BEGIN PROVIDED DATA
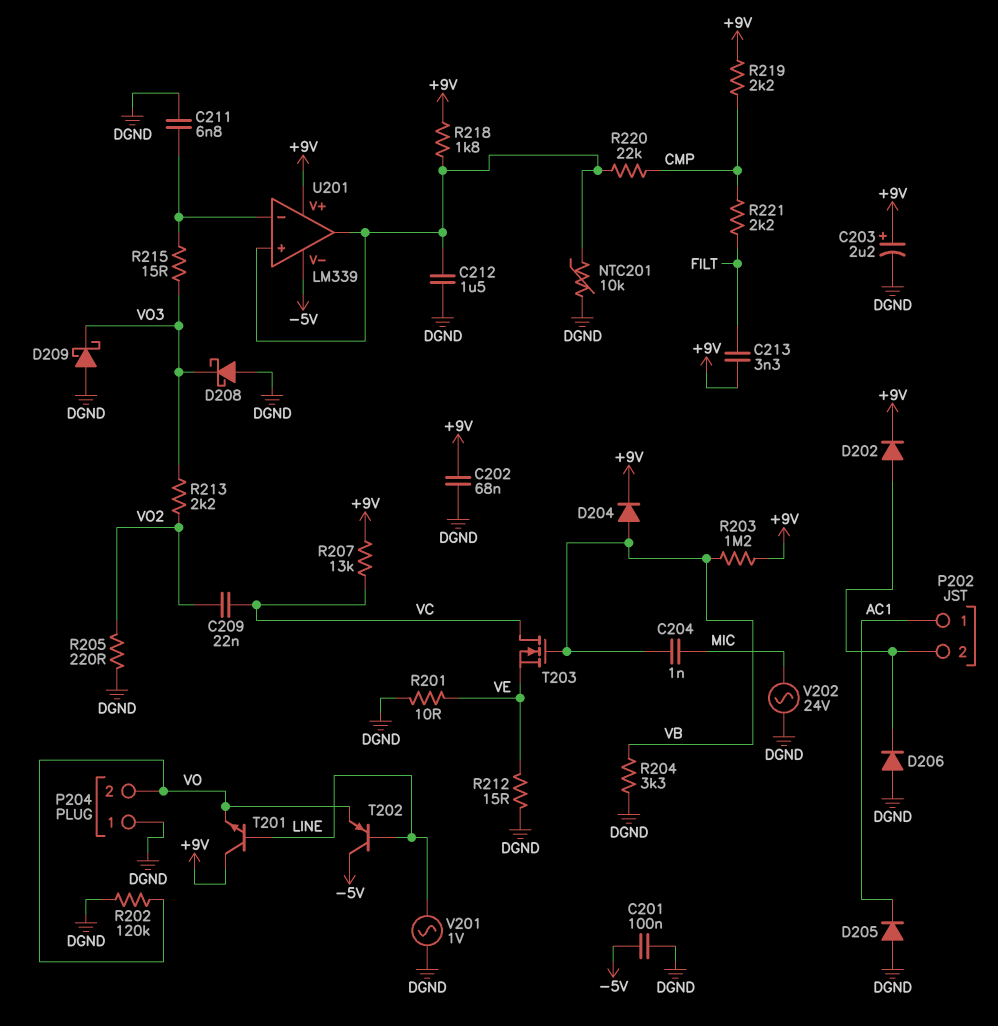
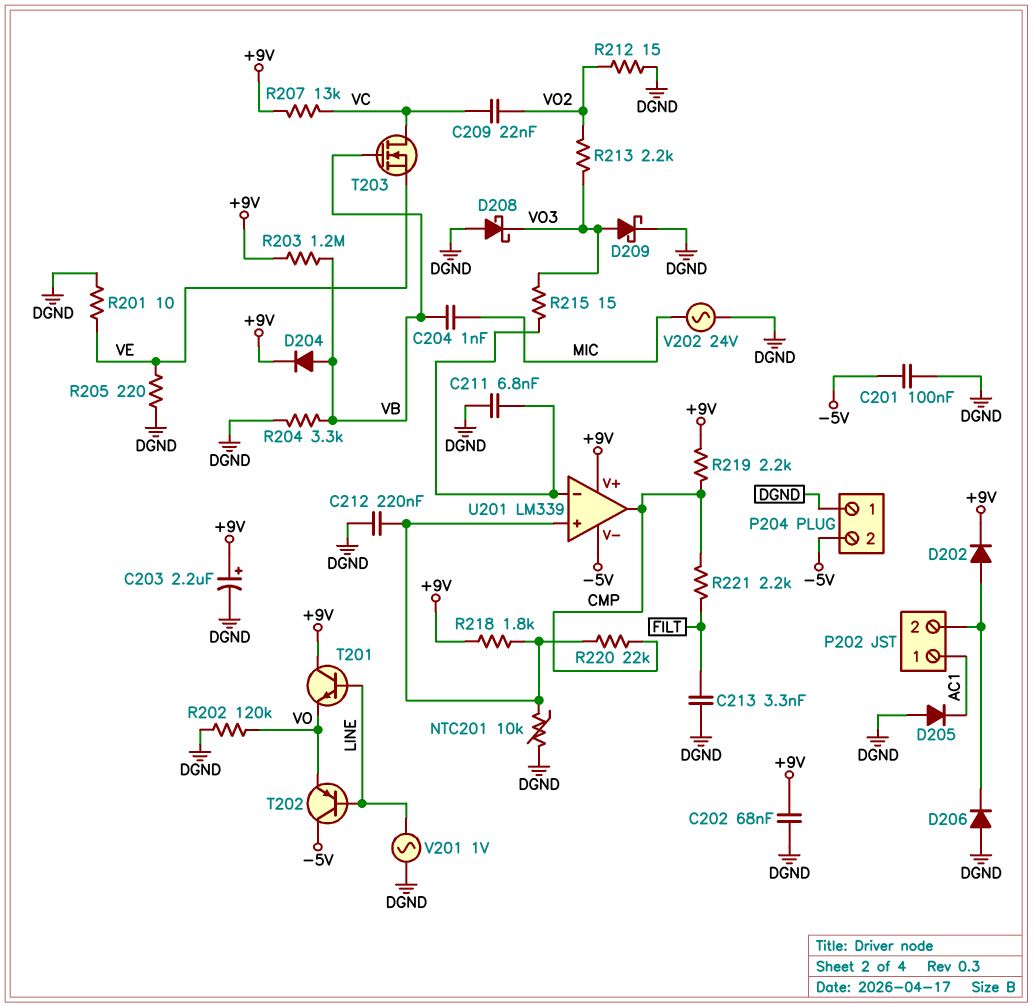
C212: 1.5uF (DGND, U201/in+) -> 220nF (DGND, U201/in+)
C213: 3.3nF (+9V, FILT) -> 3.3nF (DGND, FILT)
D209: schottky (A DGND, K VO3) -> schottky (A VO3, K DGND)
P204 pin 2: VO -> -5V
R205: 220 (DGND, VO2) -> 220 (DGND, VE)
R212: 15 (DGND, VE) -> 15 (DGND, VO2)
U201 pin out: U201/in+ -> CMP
END PROVIDED DATA
-- EXERCISE REQUIREMENTS --
From the line that contains "P204 pin 2: VO -> -5V" to the last line of the data, write out each line exactly and add nothing.

-- RESULT OF THE EXERCISE --
P204 pin 2: VO -> -5V
R205: 220 (DGND, VO2) -> 220 (DGND, VE)
R212: 15 (DGND, VE) -> 15 (DGND, VO2)
U201 pin out: U201/in+ -> CMP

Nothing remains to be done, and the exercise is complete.